Given records:
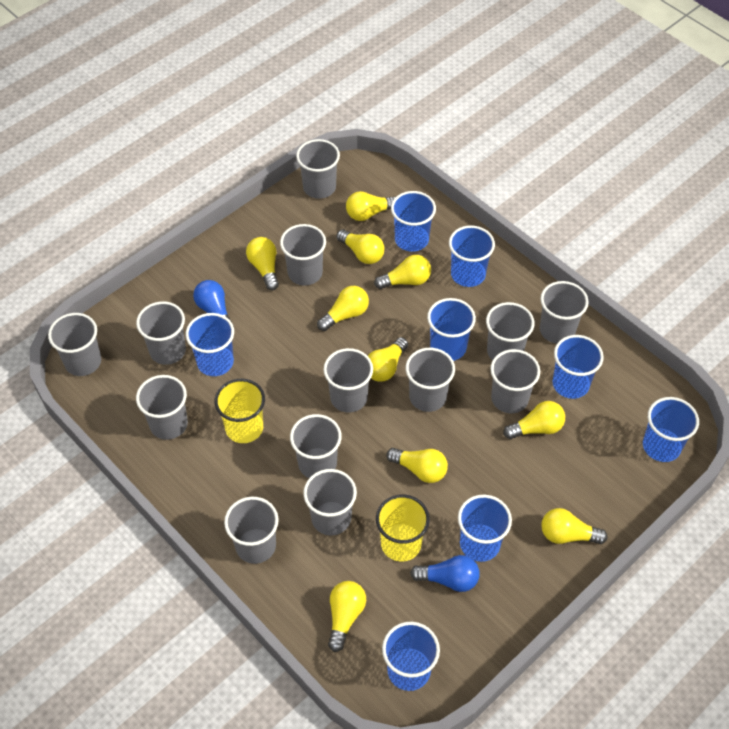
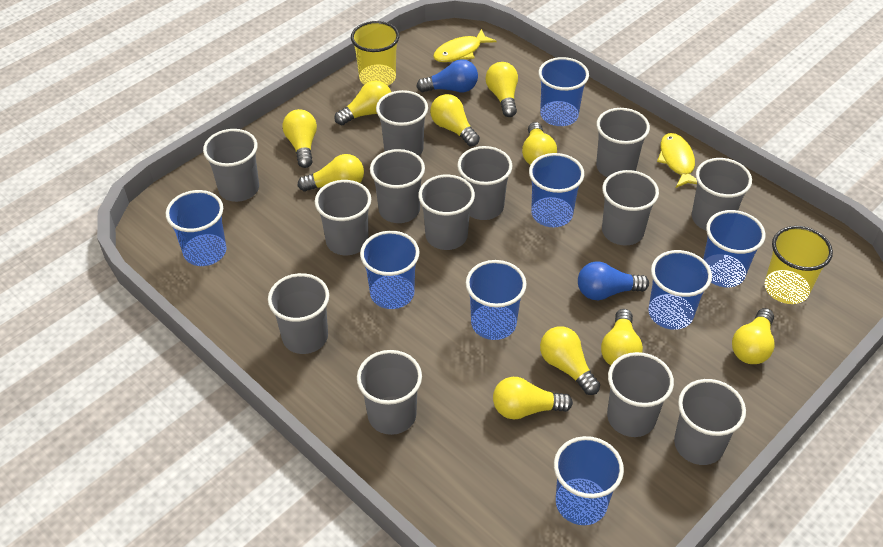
yellow fish: 0 -> 2

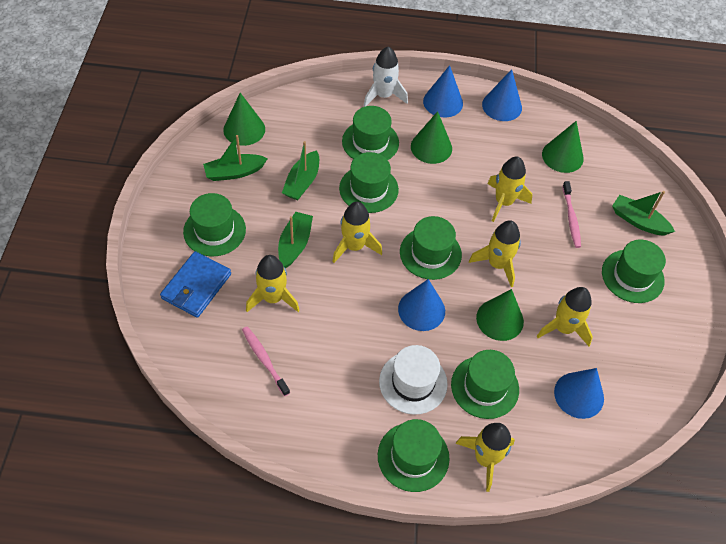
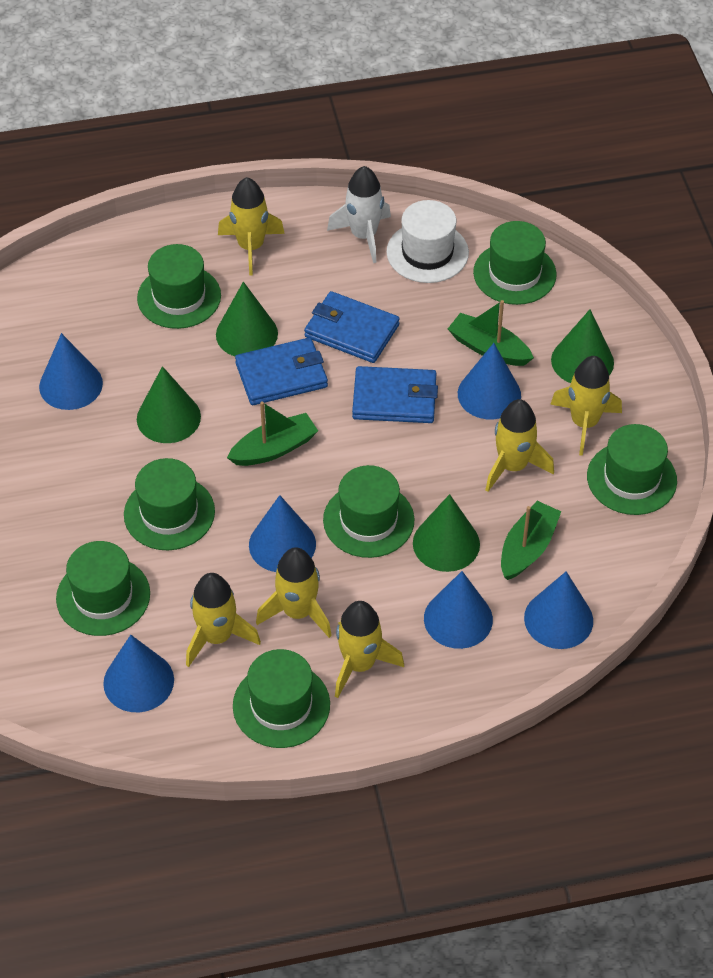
blue cone: 4 -> 6
blue wallet: 1 -> 3
green boat: 4 -> 3
pink toothbrush: 2 -> 0

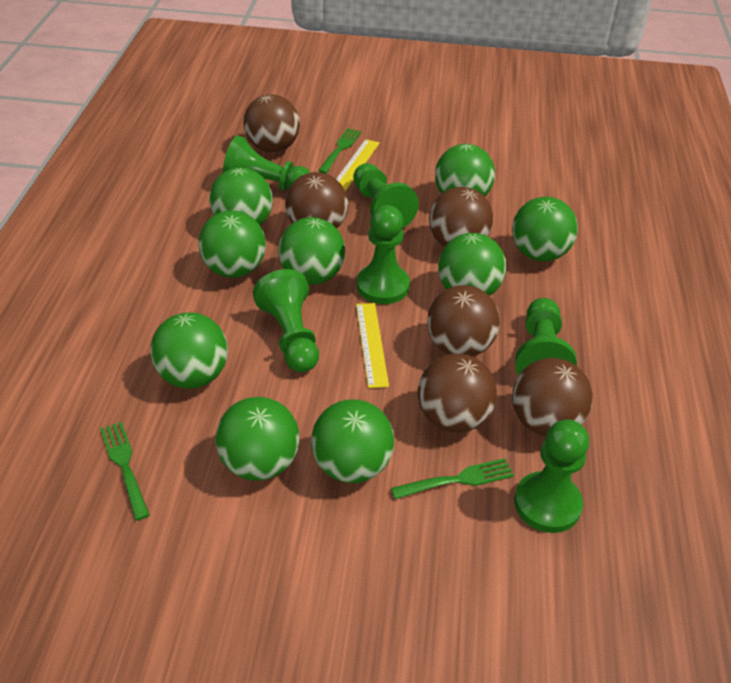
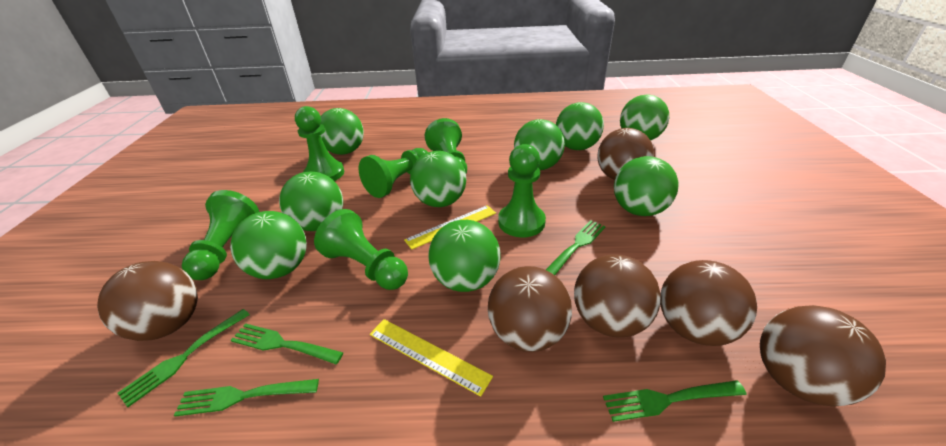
green fork: 3 -> 5

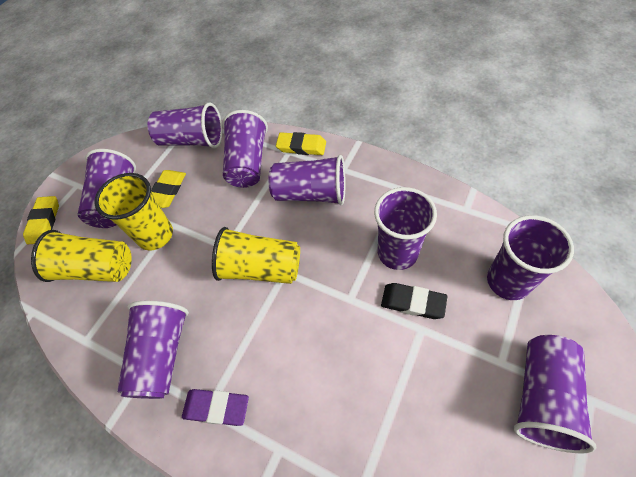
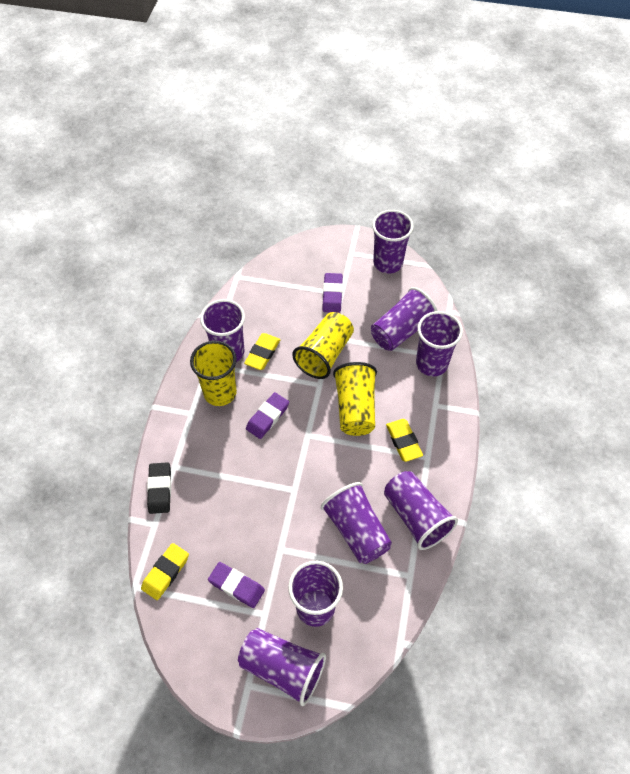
purple eraser: 1 -> 3

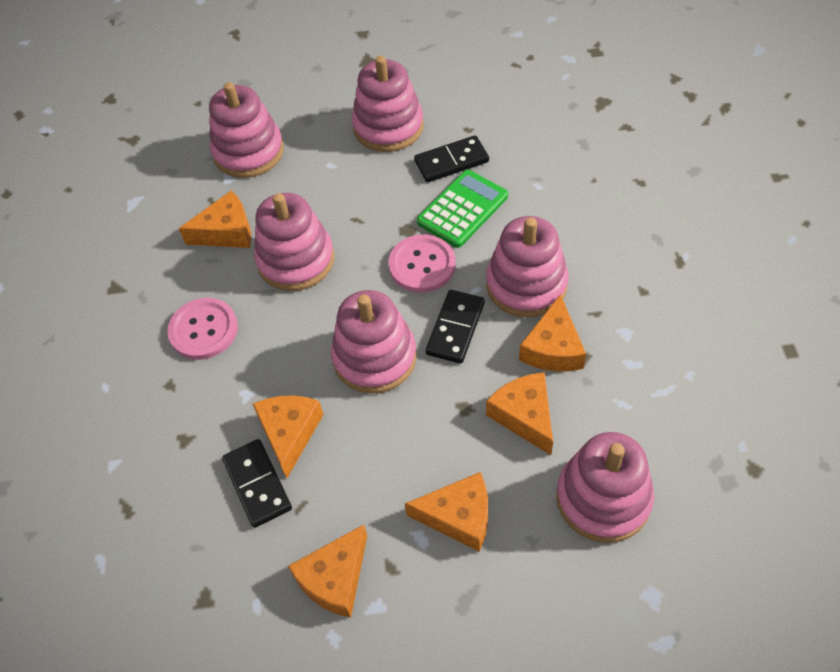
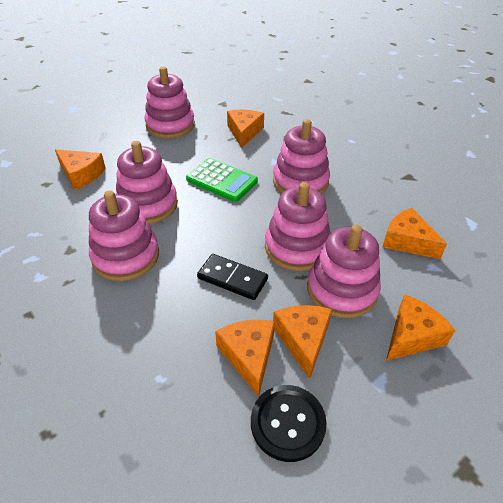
black button: 0 -> 1
black domino: 3 -> 1
pink button: 2 -> 0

Exercise instructions:
Copy all the material above exactly, but skip each image.

Result for this task:
yellow fish: 0 -> 2

blue cone: 4 -> 6
blue wallet: 1 -> 3
green boat: 4 -> 3
pink toothbrush: 2 -> 0

green fork: 3 -> 5

purple eraser: 1 -> 3

black button: 0 -> 1
black domino: 3 -> 1
pink button: 2 -> 0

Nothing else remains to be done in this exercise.